Start of RECORDS FOR THIS EXERCISE

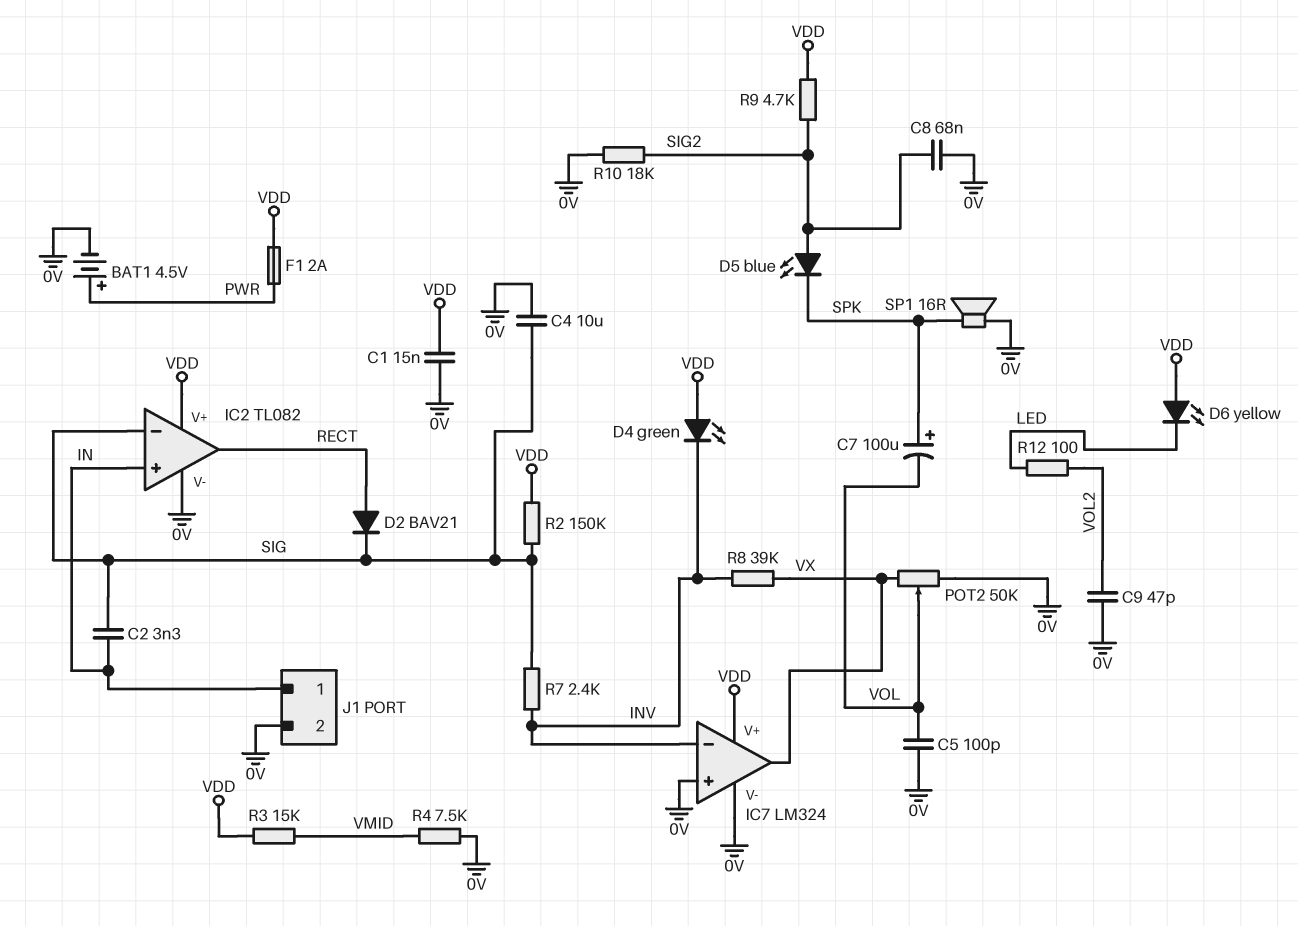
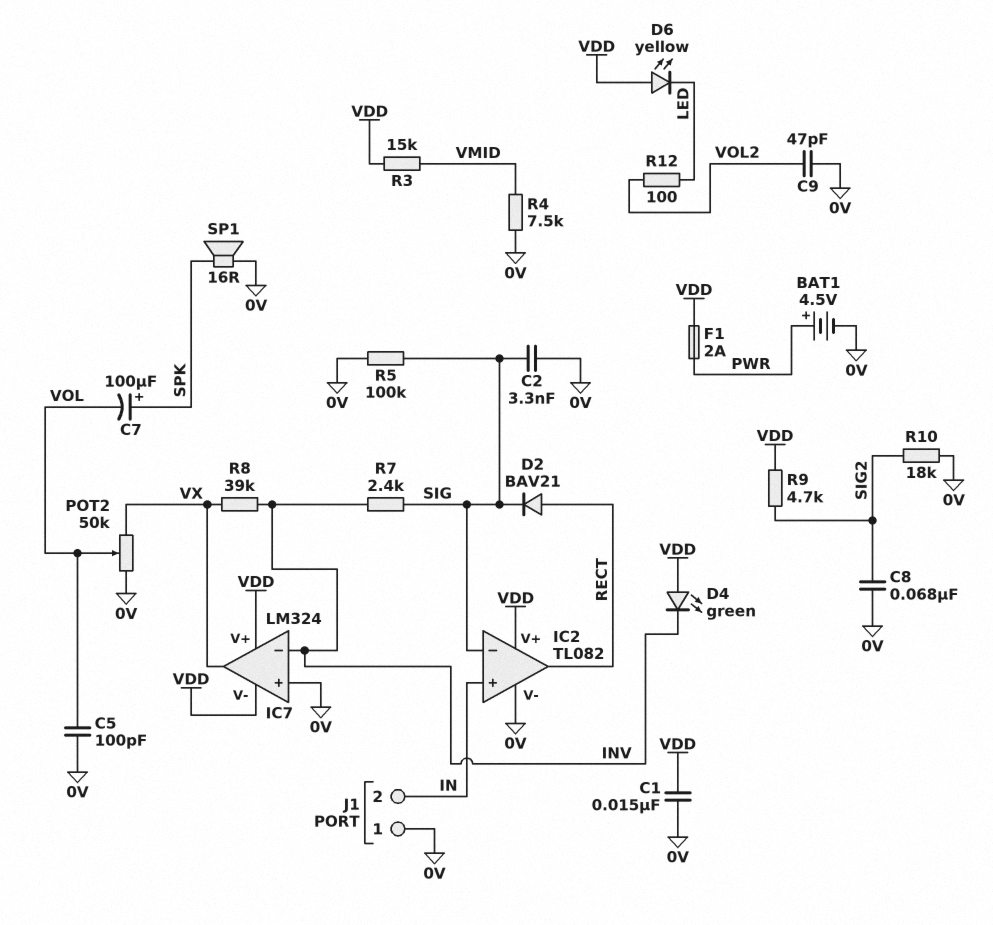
C2: 3.3nF (IN, SIG) -> 3.3nF (0V, SIG)
C4: 10uF (0V, SIG) -> none
D5: LED blue (A SIG2, K SPK) -> none
IC7 pin V-: 0V -> VDD
J1 pin 1: IN -> 0V
J1 pin 2: 0V -> IN
R2: 150k (SIG, VDD) -> none
R5: none -> 100k (0V, SIG)

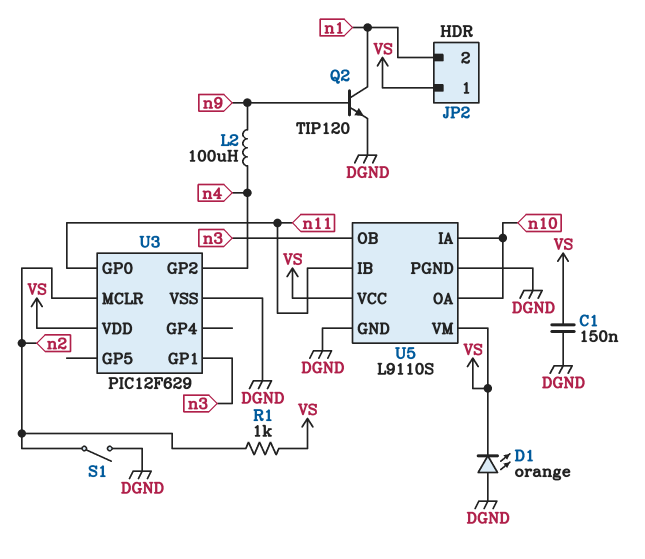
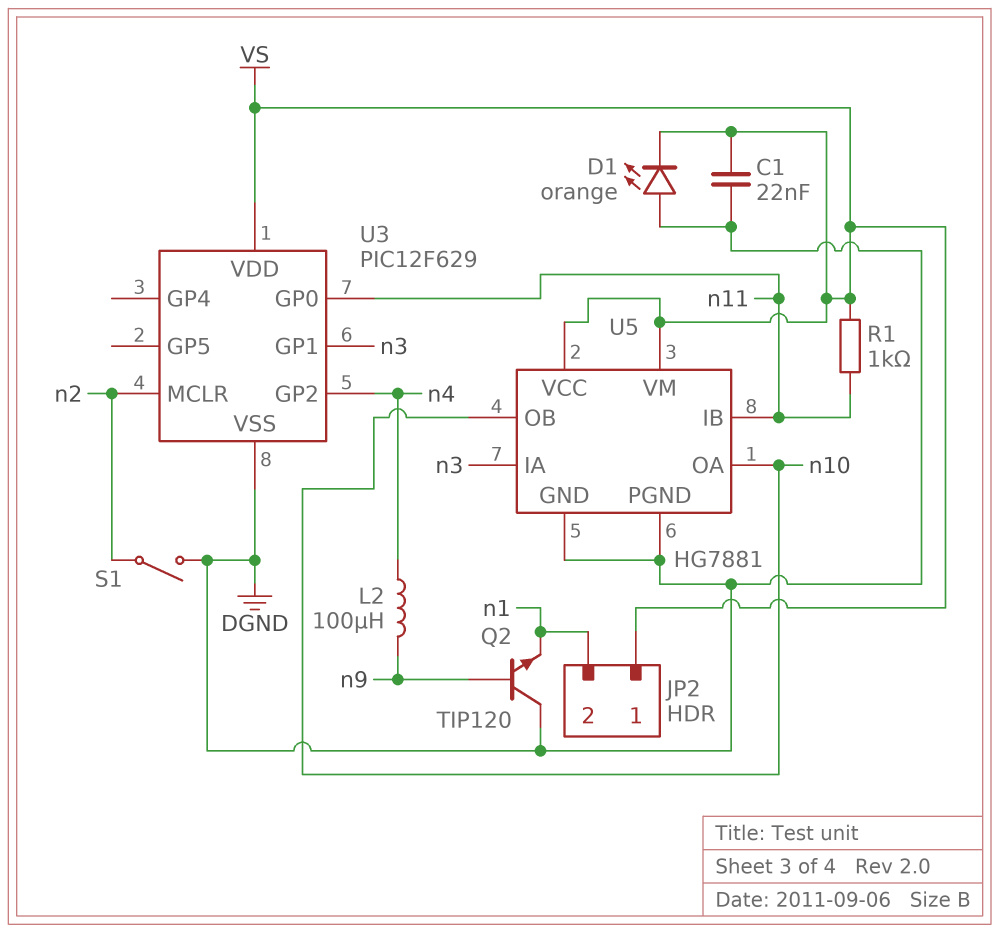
C1: 150nF (DGND, VS) -> 22nF (DGND, VS)
Q2: NPN TIP120 (B n9, C n1, E DGND) -> NPN TIP120 (B n9, C DGND, E n1)
R1: 1k (VS, n2) -> 1k (VS, n11)
U5: L9110S -> HG7881
U5 pin IA: n10 -> n3
U5 pin OB: n3 -> n10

End of RECORDS FOR THIS EXERCISE

TASK BRIEF:
The lines running from the beginning of the listing above through the line that holds "R5: none -> 100k (0V, SIG)" are to be duplicated exactly, both ends kept, pictures omitted.

RESPONSE:
C2: 3.3nF (IN, SIG) -> 3.3nF (0V, SIG)
C4: 10uF (0V, SIG) -> none
D5: LED blue (A SIG2, K SPK) -> none
IC7 pin V-: 0V -> VDD
J1 pin 1: IN -> 0V
J1 pin 2: 0V -> IN
R2: 150k (SIG, VDD) -> none
R5: none -> 100k (0V, SIG)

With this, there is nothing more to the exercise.